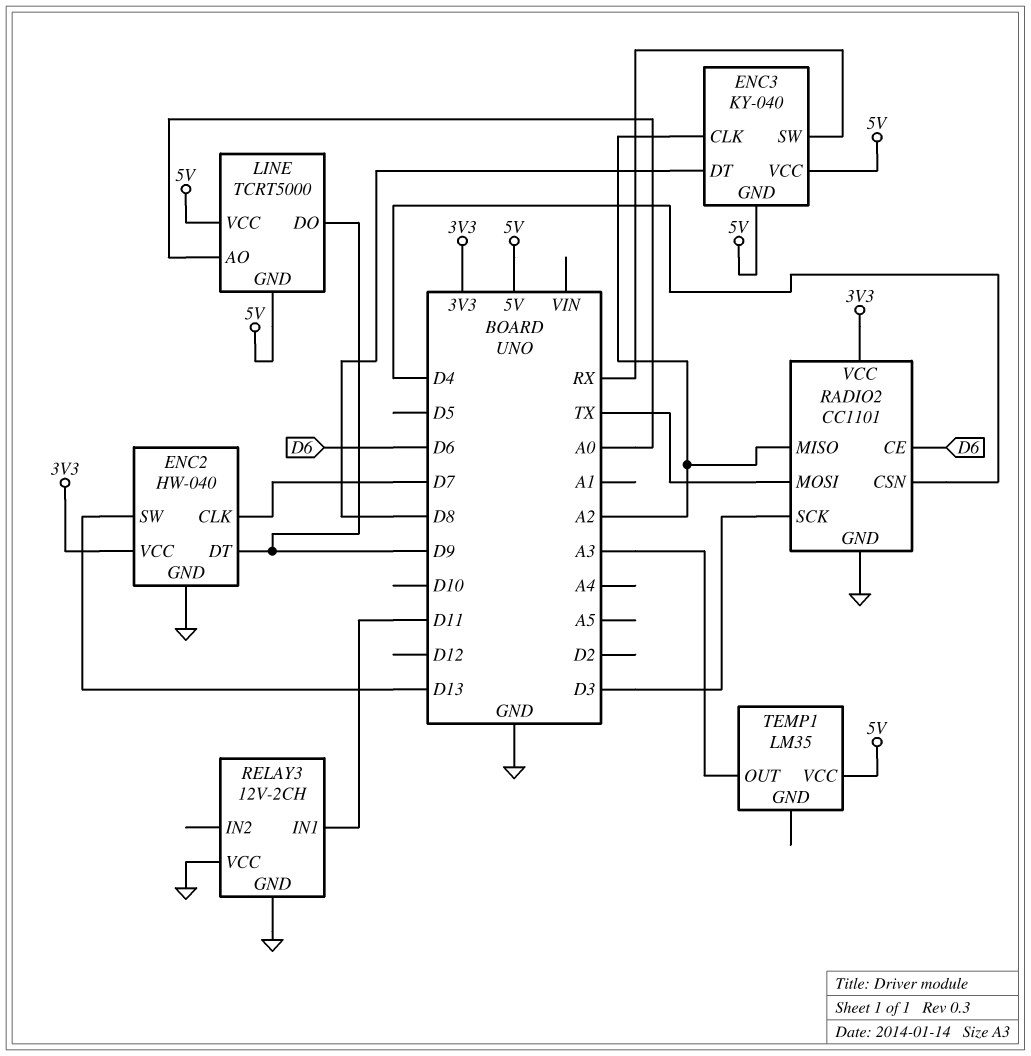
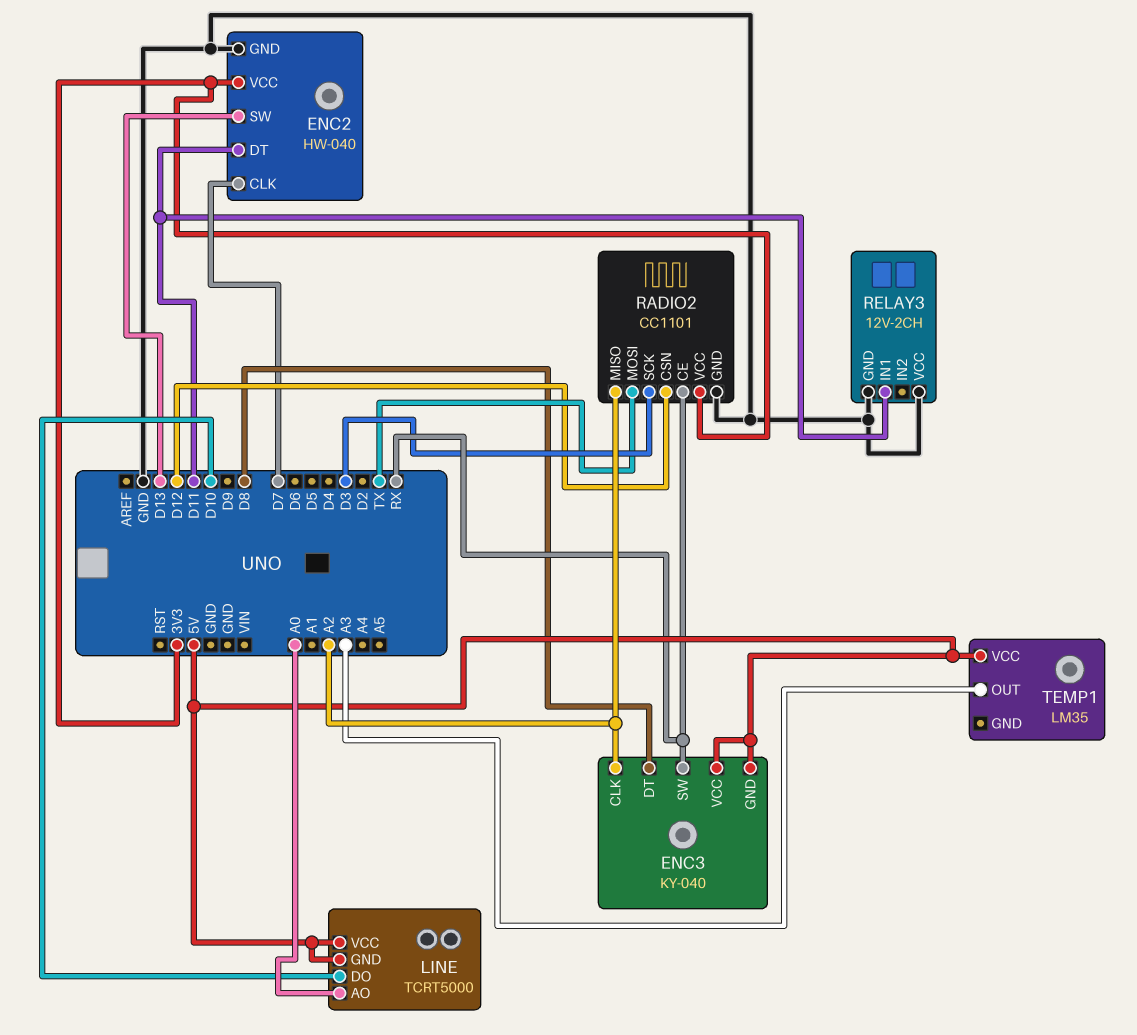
ENC2 pin DT: D9 -> D11
LINE pin DO: D9 -> D10
RADIO2 pin CE: D6 -> RX
RADIO2 pin CSN: D4 -> D12

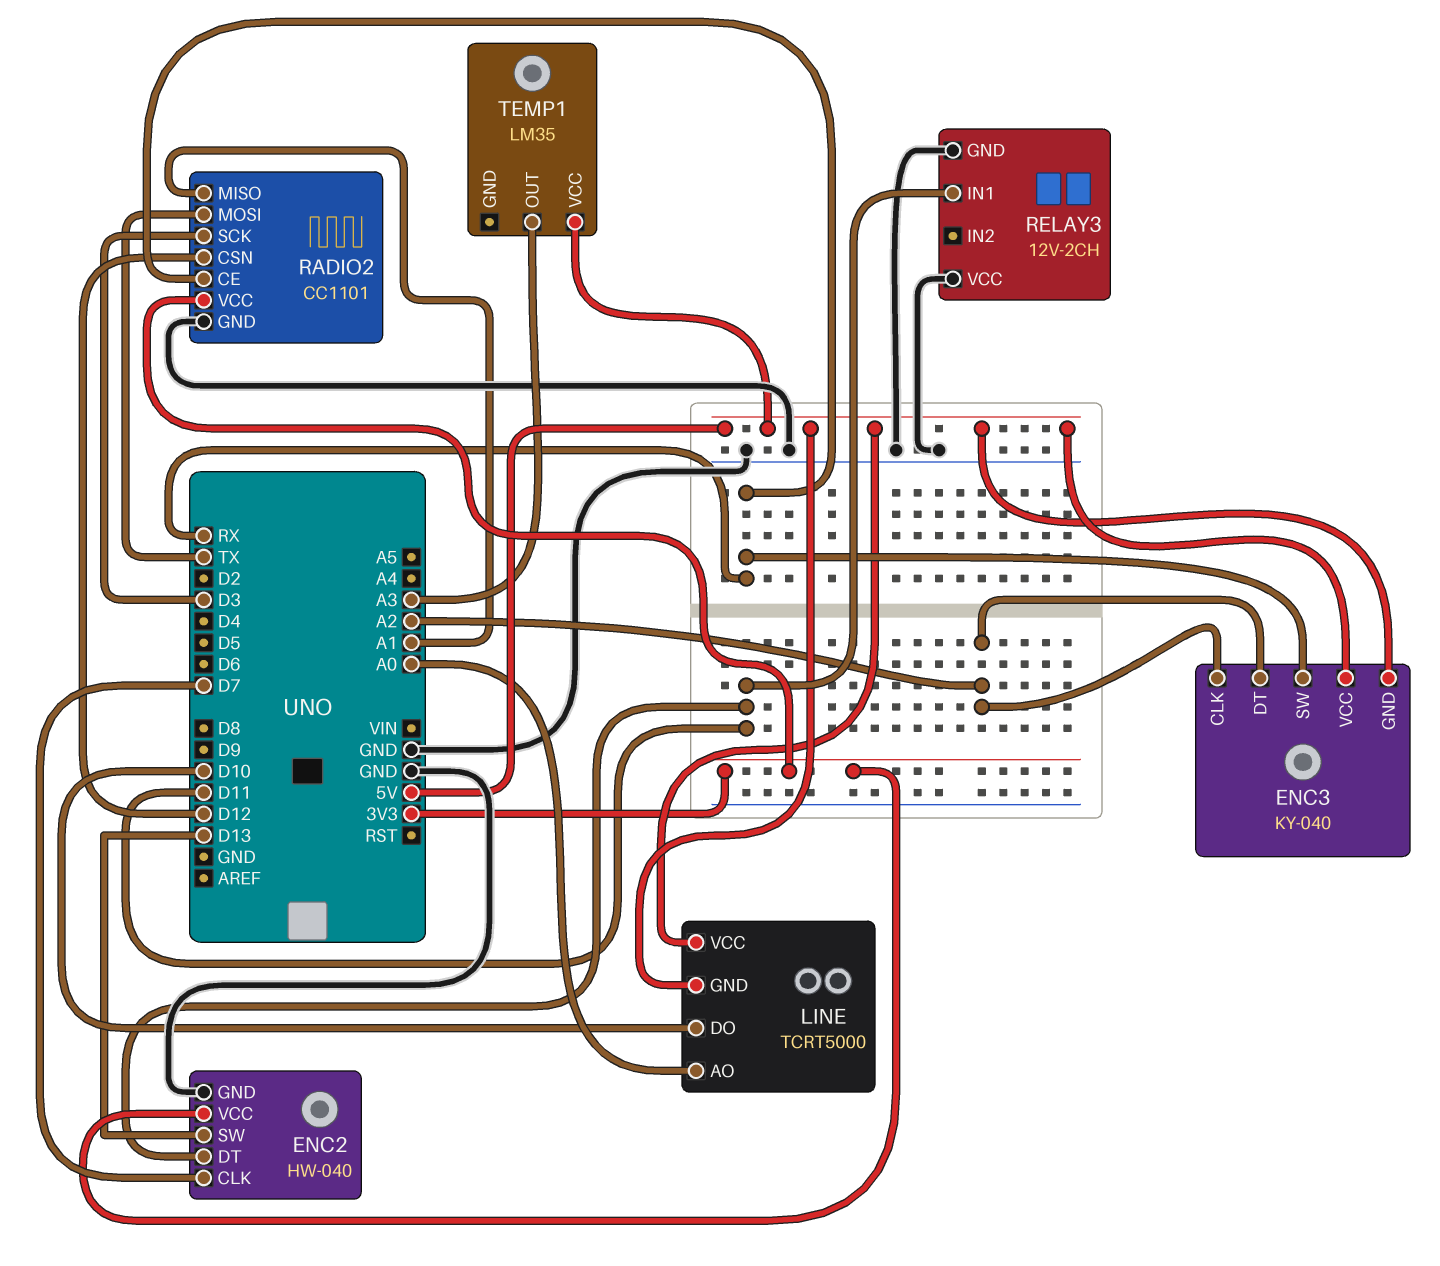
ENC3 pin DT: D8 -> A2
RADIO2 pin MISO: A2 -> A1

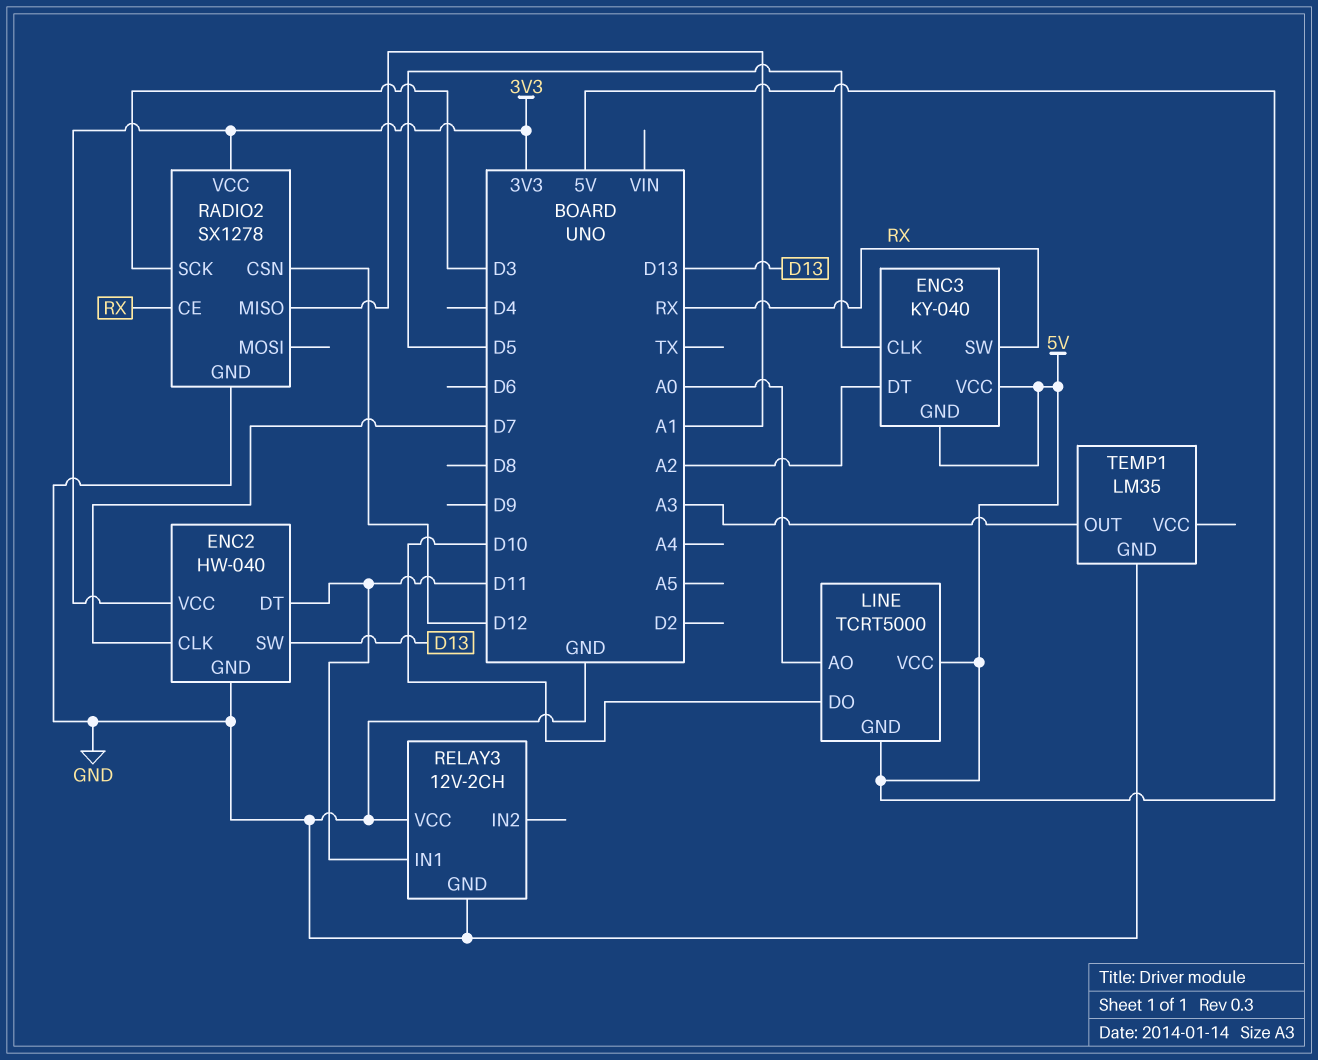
ENC3 pin CLK: A2 -> D5
RADIO2: CC1101 -> SX1278
RADIO2 pin MOSI: TX -> none
TEMP1 pin GND: none -> GND
TEMP1 pin VCC: 5V -> none

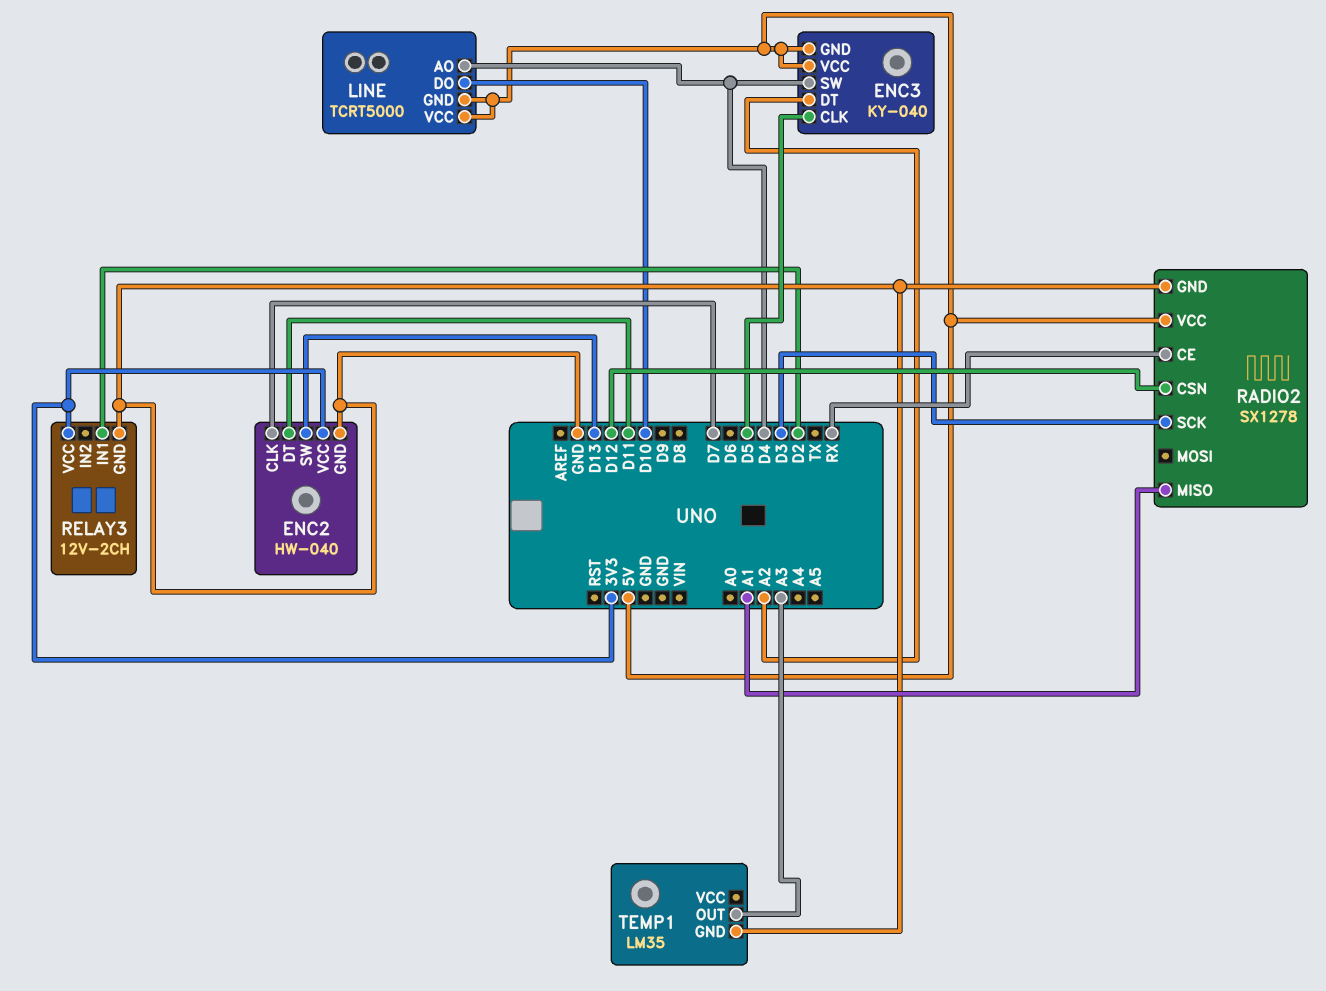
ENC3 pin SW: RX -> D4
LINE pin AO: A0 -> D4
RADIO2 pin VCC: 3V3 -> 5V
RELAY3 pin IN1: D11 -> D2
RELAY3 pin VCC: GND -> 3V3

**Aim of the task:** The material must be returned exactly, with its pictures omitted.

**Response:**
ENC2 pin DT: D9 -> D11
LINE pin DO: D9 -> D10
RADIO2 pin CE: D6 -> RX
RADIO2 pin CSN: D4 -> D12

ENC3 pin DT: D8 -> A2
RADIO2 pin MISO: A2 -> A1

ENC3 pin CLK: A2 -> D5
RADIO2: CC1101 -> SX1278
RADIO2 pin MOSI: TX -> none
TEMP1 pin GND: none -> GND
TEMP1 pin VCC: 5V -> none

ENC3 pin SW: RX -> D4
LINE pin AO: A0 -> D4
RADIO2 pin VCC: 3V3 -> 5V
RELAY3 pin IN1: D11 -> D2
RELAY3 pin VCC: GND -> 3V3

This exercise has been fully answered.